### EXERCISE PROMPT
Go through the listing below and output exactly the line with "D203: schottky BAT85", the line with "R202: none -> 22k (BASE, GND)", and each line between; omit the rest.

### DATA FOR PROCESSING
○ ○ ○ ○ ○ ○ ○

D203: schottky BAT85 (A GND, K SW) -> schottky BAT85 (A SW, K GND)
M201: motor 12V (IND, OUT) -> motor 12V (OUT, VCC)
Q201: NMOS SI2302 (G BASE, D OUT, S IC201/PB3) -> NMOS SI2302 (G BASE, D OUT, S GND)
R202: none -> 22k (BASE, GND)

○ ○ ○ ○ ○ ○ ○

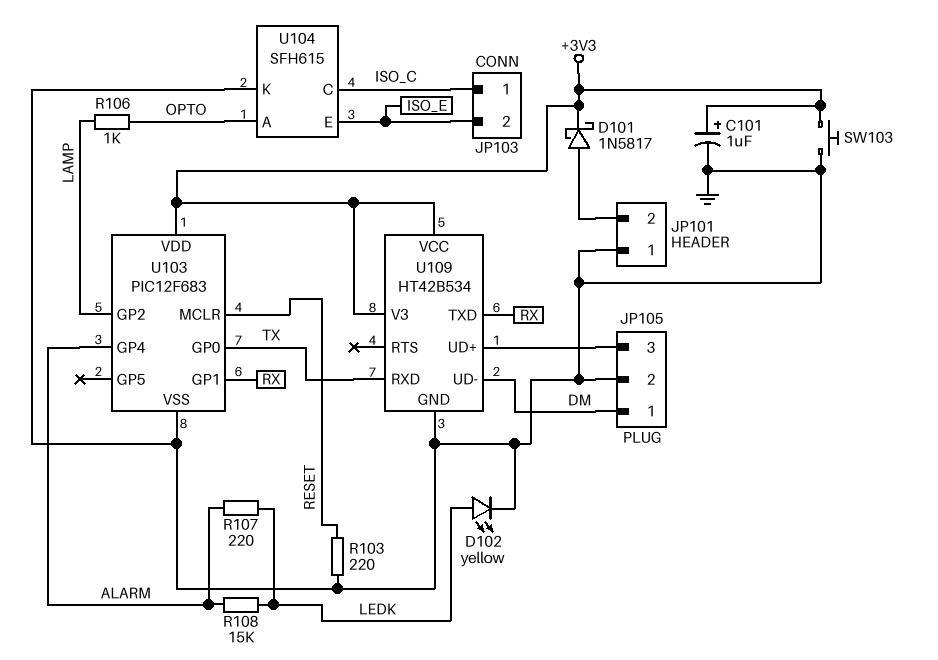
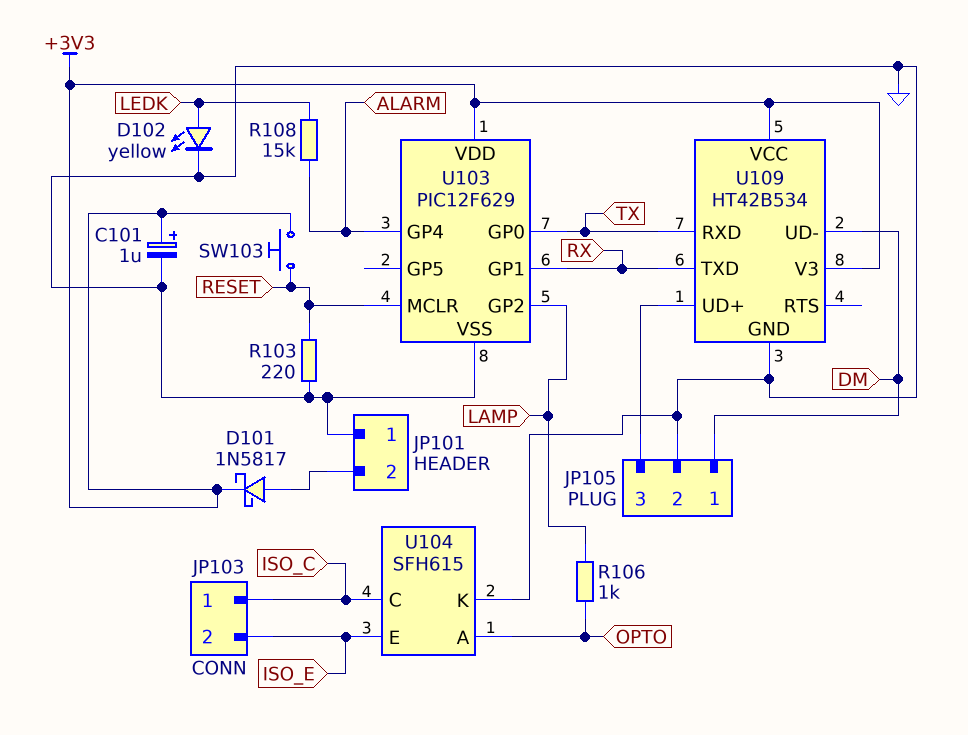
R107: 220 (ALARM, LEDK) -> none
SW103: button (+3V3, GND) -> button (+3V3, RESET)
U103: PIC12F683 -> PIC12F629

○ ○ ○ ○ ○ ○ ○

### WRITTEN RESPONSE
D203: schottky BAT85 (A GND, K SW) -> schottky BAT85 (A SW, K GND)
M201: motor 12V (IND, OUT) -> motor 12V (OUT, VCC)
Q201: NMOS SI2302 (G BASE, D OUT, S IC201/PB3) -> NMOS SI2302 (G BASE, D OUT, S GND)
R202: none -> 22k (BASE, GND)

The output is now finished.